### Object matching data
______
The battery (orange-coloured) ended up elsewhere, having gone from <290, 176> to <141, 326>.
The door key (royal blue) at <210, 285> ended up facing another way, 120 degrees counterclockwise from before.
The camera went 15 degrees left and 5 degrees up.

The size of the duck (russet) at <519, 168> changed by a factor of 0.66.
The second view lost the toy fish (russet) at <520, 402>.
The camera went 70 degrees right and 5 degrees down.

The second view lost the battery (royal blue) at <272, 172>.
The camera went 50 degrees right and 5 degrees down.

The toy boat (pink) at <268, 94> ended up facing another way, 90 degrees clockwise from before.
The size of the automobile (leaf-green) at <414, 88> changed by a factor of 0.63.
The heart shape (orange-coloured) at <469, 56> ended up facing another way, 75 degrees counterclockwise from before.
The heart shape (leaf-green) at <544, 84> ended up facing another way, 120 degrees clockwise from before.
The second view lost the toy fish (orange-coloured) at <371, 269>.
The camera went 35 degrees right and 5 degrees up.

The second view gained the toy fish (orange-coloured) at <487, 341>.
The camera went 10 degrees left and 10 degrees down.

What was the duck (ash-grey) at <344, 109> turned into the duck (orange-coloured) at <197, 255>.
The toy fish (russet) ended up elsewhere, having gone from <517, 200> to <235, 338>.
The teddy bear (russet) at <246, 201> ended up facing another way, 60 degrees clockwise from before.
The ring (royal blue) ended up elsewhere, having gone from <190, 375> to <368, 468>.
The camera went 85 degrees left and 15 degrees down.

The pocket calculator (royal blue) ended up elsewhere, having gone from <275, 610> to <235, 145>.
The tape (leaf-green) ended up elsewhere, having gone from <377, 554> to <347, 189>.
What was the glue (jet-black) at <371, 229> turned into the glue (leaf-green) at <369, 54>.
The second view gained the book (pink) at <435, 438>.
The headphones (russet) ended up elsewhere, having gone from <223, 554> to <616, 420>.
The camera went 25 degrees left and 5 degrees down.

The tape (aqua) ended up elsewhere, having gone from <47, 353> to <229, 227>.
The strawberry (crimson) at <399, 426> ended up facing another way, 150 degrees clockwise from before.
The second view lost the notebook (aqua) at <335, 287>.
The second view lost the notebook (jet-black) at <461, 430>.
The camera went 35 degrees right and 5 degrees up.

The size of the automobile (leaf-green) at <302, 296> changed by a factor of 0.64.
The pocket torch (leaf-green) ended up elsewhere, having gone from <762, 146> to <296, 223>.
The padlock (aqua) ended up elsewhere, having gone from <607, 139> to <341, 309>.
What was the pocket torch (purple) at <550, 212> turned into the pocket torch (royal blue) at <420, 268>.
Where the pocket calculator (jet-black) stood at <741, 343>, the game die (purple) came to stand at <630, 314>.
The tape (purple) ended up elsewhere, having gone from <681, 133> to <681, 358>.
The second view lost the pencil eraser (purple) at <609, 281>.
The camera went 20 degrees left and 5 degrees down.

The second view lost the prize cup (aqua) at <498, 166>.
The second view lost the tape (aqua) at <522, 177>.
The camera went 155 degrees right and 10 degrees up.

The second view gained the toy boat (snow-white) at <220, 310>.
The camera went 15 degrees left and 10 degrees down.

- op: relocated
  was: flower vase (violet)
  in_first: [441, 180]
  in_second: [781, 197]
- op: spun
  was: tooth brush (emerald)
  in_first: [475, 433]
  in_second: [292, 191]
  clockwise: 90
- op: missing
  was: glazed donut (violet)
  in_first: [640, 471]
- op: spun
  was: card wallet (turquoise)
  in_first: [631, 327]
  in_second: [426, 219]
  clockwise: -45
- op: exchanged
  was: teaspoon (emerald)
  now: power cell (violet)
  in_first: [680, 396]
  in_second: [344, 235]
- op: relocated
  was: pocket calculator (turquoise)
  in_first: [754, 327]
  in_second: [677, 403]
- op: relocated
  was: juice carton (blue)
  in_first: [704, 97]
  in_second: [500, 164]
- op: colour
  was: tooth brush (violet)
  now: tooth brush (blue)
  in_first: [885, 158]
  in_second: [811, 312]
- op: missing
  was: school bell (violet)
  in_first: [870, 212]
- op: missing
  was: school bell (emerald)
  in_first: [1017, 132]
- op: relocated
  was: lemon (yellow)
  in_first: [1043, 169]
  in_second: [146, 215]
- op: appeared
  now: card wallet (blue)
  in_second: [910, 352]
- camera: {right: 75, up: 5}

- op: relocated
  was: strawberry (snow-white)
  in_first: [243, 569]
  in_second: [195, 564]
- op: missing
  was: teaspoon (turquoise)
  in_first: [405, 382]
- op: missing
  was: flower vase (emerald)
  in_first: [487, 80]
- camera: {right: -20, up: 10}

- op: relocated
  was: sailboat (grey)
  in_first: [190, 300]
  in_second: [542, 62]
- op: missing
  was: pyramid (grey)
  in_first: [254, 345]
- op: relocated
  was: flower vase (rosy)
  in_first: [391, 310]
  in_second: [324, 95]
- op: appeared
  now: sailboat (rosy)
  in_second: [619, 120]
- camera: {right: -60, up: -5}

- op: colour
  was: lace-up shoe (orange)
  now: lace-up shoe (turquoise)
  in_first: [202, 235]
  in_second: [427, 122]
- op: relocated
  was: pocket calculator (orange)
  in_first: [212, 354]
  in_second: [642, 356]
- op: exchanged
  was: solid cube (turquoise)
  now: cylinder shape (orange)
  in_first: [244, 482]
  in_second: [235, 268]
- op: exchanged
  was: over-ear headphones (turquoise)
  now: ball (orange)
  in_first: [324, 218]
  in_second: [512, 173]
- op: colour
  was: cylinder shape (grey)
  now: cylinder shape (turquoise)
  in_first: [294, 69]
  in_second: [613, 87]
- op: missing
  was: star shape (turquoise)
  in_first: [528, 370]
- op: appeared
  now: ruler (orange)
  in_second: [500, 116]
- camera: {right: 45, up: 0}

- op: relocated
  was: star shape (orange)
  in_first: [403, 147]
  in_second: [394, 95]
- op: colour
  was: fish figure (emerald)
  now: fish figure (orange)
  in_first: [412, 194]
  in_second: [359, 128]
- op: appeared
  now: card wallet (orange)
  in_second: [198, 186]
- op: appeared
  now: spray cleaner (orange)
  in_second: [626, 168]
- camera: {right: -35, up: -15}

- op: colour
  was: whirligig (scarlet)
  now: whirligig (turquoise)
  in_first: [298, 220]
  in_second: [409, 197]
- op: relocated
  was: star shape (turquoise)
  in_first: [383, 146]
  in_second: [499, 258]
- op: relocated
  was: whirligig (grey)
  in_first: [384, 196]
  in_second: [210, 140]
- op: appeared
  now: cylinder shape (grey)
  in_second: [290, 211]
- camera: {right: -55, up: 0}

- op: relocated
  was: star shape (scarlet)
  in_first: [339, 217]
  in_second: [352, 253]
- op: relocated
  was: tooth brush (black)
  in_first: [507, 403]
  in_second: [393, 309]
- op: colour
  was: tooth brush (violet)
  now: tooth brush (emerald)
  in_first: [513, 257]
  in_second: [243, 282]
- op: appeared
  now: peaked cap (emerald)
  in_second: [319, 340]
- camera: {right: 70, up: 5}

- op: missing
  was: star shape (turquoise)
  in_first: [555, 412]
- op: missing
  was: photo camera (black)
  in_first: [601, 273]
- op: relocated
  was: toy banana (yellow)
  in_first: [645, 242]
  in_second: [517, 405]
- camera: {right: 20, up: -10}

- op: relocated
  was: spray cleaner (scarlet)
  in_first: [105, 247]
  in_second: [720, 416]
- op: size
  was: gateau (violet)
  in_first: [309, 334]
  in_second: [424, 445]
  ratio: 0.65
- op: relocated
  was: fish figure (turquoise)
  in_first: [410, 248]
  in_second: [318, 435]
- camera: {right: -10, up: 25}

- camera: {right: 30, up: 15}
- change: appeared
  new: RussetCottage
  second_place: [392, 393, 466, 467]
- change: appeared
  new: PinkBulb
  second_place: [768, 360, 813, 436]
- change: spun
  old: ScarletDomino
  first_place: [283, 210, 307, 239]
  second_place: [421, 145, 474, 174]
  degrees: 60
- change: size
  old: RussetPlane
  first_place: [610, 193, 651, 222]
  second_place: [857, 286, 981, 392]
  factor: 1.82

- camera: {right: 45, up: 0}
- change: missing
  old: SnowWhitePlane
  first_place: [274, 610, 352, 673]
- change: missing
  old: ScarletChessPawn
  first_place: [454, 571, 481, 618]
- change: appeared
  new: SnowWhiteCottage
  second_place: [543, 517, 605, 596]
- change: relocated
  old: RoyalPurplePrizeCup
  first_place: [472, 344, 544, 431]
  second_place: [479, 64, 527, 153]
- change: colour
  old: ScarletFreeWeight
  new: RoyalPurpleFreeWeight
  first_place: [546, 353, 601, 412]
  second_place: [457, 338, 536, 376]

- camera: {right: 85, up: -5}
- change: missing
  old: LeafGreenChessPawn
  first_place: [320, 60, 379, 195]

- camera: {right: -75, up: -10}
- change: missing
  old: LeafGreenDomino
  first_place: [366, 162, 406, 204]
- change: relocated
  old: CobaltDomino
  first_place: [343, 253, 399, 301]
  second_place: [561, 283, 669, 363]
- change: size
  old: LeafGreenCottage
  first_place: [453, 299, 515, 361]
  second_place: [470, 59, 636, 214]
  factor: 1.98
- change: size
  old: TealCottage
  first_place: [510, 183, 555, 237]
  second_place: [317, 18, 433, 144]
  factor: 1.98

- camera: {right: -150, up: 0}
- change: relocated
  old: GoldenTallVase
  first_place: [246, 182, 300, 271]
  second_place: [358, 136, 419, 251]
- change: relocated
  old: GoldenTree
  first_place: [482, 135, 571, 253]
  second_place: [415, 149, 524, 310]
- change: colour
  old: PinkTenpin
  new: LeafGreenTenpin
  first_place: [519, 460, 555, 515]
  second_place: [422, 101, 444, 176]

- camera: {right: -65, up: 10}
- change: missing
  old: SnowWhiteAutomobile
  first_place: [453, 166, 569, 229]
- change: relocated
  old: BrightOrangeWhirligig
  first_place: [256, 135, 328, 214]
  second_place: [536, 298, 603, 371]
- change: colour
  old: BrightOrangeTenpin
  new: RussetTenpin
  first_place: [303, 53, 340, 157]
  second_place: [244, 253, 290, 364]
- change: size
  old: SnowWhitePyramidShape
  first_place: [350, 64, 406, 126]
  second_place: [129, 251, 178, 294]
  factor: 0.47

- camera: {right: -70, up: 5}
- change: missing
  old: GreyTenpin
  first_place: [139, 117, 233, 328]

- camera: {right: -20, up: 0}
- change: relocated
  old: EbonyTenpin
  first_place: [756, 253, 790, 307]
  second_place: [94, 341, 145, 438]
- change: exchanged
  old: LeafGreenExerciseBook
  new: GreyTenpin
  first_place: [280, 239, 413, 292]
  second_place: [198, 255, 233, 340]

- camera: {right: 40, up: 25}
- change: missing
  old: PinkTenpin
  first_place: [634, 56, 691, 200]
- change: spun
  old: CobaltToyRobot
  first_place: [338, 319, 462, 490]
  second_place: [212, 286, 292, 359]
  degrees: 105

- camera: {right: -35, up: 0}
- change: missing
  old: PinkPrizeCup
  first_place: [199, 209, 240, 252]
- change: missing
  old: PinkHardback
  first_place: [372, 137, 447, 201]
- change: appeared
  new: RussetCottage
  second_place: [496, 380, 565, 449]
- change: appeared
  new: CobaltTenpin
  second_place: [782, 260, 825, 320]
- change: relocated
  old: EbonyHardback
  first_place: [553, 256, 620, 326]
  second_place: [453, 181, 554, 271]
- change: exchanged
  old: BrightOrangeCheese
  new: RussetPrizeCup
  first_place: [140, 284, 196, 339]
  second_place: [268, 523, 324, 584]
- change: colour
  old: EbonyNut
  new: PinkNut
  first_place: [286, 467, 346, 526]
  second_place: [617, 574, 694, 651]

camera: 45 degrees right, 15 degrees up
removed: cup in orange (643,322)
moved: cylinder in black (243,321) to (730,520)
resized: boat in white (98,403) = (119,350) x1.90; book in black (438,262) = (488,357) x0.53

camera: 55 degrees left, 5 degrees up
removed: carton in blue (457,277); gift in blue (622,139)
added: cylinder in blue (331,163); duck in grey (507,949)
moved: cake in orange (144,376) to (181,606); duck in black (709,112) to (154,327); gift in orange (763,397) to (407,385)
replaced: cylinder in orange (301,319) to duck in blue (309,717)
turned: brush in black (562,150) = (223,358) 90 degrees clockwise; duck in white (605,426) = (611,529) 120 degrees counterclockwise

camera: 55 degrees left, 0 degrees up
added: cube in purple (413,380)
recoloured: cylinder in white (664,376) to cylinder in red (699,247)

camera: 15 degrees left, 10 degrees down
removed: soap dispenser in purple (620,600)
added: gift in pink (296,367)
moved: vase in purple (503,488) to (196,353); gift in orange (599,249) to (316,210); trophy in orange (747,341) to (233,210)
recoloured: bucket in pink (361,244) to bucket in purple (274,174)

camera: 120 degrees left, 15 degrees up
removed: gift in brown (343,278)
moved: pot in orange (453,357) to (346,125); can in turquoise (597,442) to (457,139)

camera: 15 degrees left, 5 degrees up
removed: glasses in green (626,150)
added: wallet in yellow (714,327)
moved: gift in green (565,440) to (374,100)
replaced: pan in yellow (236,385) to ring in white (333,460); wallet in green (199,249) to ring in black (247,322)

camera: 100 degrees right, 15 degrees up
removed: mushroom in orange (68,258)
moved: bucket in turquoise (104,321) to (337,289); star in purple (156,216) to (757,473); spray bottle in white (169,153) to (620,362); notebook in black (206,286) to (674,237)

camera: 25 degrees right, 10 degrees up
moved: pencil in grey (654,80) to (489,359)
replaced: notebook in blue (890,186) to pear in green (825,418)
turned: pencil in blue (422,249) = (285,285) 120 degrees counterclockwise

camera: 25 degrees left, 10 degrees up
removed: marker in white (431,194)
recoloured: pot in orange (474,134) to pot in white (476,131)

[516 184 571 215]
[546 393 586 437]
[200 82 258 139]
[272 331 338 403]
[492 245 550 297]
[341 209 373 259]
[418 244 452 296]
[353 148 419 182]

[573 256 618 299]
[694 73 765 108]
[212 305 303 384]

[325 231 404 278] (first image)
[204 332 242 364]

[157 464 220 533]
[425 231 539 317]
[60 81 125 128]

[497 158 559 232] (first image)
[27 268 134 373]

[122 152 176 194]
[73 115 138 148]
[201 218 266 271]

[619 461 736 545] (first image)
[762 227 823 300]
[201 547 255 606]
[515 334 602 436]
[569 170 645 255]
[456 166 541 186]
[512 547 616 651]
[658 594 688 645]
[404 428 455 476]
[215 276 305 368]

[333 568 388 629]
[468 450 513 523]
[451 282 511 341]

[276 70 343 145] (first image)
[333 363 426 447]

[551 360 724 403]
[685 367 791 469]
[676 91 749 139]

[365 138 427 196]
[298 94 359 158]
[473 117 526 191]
______
### Work instruction
Using the data above, print exactly the lines from the line that contains "was: flower vase (violet)" through the line that contains "in_second: [910, 352]", with both included.

### Solution
  was: flower vase (violet)
  in_first: [441, 180]
  in_second: [781, 197]
- op: spun
  was: tooth brush (emerald)
  in_first: [475, 433]
  in_second: [292, 191]
  clockwise: 90
- op: missing
  was: glazed donut (violet)
  in_first: [640, 471]
- op: spun
  was: card wallet (turquoise)
  in_first: [631, 327]
  in_second: [426, 219]
  clockwise: -45
- op: exchanged
  was: teaspoon (emerald)
  now: power cell (violet)
  in_first: [680, 396]
  in_second: [344, 235]
- op: relocated
  was: pocket calculator (turquoise)
  in_first: [754, 327]
  in_second: [677, 403]
- op: relocated
  was: juice carton (blue)
  in_first: [704, 97]
  in_second: [500, 164]
- op: colour
  was: tooth brush (violet)
  now: tooth brush (blue)
  in_first: [885, 158]
  in_second: [811, 312]
- op: missing
  was: school bell (violet)
  in_first: [870, 212]
- op: missing
  was: school bell (emerald)
  in_first: [1017, 132]
- op: relocated
  was: lemon (yellow)
  in_first: [1043, 169]
  in_second: [146, 215]
- op: appeared
  now: card wallet (blue)
  in_second: [910, 352]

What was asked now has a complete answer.